** BEGIN Given data **

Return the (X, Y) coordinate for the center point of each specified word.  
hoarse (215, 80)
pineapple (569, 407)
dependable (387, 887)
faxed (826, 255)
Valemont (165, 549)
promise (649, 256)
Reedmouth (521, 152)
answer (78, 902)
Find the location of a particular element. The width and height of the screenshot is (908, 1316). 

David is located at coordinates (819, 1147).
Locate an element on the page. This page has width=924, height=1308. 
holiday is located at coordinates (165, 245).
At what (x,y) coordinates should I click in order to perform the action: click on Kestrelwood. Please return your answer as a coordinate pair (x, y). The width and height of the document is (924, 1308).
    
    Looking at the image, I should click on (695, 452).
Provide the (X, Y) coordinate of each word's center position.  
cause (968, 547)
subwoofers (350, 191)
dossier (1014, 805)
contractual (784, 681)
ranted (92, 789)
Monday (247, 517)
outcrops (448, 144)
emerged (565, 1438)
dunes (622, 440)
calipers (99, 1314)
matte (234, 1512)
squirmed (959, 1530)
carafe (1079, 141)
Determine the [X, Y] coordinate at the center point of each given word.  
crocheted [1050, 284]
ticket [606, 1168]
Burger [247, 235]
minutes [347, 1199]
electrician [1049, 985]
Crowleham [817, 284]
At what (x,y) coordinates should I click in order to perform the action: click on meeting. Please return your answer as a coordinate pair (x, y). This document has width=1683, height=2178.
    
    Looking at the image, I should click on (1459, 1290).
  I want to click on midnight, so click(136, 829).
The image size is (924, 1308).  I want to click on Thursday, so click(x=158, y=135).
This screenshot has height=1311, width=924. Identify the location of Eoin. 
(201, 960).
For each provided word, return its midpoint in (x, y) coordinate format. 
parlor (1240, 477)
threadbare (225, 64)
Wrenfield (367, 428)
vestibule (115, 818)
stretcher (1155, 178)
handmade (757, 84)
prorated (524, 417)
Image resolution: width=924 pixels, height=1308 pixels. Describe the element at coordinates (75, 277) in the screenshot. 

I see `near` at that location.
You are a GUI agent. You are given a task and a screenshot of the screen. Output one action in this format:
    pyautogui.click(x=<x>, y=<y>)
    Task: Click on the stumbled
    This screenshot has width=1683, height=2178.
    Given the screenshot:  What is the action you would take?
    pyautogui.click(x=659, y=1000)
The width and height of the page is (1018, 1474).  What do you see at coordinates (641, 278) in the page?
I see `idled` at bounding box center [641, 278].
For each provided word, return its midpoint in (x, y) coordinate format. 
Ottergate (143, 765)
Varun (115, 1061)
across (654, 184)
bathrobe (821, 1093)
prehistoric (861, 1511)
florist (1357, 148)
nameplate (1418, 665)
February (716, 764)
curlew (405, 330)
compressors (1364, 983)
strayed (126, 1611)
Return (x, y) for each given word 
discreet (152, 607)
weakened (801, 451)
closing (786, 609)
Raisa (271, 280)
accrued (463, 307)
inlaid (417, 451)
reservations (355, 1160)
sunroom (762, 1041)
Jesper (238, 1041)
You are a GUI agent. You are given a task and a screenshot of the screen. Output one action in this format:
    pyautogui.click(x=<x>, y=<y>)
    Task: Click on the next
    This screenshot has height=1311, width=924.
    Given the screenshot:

** END Given data **

§ **Task description**
Turn every line of the listing above into a JSON list of strings, with one string per line and any blank lines left out.

§ **Reply to the task**
[
  "Return the (X, Y) coordinate for the center point of each specified word.  ",
  "hoarse (215, 80)",
  "pineapple (569, 407)",
  "dependable (387, 887)",
  "faxed (826, 255)",
  "Valemont (165, 549)",
  "promise (649, 256)",
  "Reedmouth (521, 152)",
  "answer (78, 902)",
  "Find the location of a particular element. The width and height of the screenshot is (908, 1316). ",
  "David is located at coordinates (819, 1147).",
  "Locate an element on the page. This page has width=924, height=1308. ",
  "holiday is located at coordinates (165, 245).",
  "At what (x,y) coordinates should I click in order to perform the action: click on Kestrelwood. Please return your answer as a coordinate pair (x, y). The width and height of the document is (924, 1308).",
  "    Looking at the image, I should click on (695, 452).",
  "Provide the (X, Y) coordinate of each word's center position.  ",
  "cause (968, 547)",
  "subwoofers (350, 191)",
  "dossier (1014, 805)",
  "contractual (784, 681)",
  "ranted (92, 789)",
  "Monday (247, 517)",
  "outcrops (448, 144)",
  "emerged (565, 1438)",
  "dunes (622, 440)",
  "calipers (99, 1314)",
  "matte (234, 1512)",
  "squirmed (959, 1530)",
  "carafe (1079, 141)",
  "Determine the [X, Y] coordinate at the center point of each given word.  ",
  "crocheted [1050, 284]",
  "ticket [606, 1168]",
  "Burger [247, 235]",
  "minutes [347, 1199]",
  "electrician [1049, 985]",
  "Crowleham [817, 284]",
  "At what (x,y) coordinates should I click in order to perform the action: click on meeting. Please return your answer as a coordinate pair (x, y). This document has width=1683, height=2178.",
  "    Looking at the image, I should click on (1459, 1290).",
  "  I want to click on midnight, so click(136, 829).",
  "The image size is (924, 1308).  I want to click on Thursday, so click(x=158, y=135).",
  "This screenshot has height=1311, width=924. Identify the location of Eoin. ",
  "(201, 960).",
  "For each provided word, return its midpoint in (x, y) coordinate format. ",
  "parlor (1240, 477)",
  "threadbare (225, 64)",
  "Wrenfield (367, 428)",
  "vestibule (115, 818)",
  "stretcher (1155, 178)",
  "handmade (757, 84)",
  "prorated (524, 417)",
  "Image resolution: width=924 pixels, height=1308 pixels. Describe the element at coordinates (75, 277) in the screenshot. ",
  "I see `near` at that location.",
  "You are a GUI agent. You are given a task and a screenshot of the screen. Output one action in this format:",
  "    pyautogui.click(x=<x>, y=<y>)",
  "    Task: Click on the stumbled",
  "    This screenshot has width=1683, height=2178.",
  "    Given the screenshot:  What is the action you would take?",
  "    pyautogui.click(x=659, y=1000)",
  "The width and height of the page is (1018, 1474).  What do you see at coordinates (641, 278) in the page?",
  "I see `idled` at bounding box center [641, 278].",
  "For each provided word, return its midpoint in (x, y) coordinate format. ",
  "Ottergate (143, 765)",
  "Varun (115, 1061)",
  "across (654, 184)",
  "bathrobe (821, 1093)",
  "prehistoric (861, 1511)",
  "florist (1357, 148)",
  "nameplate (1418, 665)",
  "February (716, 764)",
  "curlew (405, 330)",
  "compressors (1364, 983)",
  "strayed (126, 1611)",
  "Return (x, y) for each given word ",
  "discreet (152, 607)",
  "weakened (801, 451)",
  "closing (786, 609)",
  "Raisa (271, 280)",
  "accrued (463, 307)",
  "inlaid (417, 451)",
  "reservations (355, 1160)",
  "sunroom (762, 1041)",
  "Jesper (238, 1041)",
  "You are a GUI agent. You are given a task and a screenshot of the screen. Output one action in this format:",
  "    pyautogui.click(x=<x>, y=<y>)",
  "    Task: Click on the next",
  "    This screenshot has height=1311, width=924.",
  "    Given the screenshot:"
]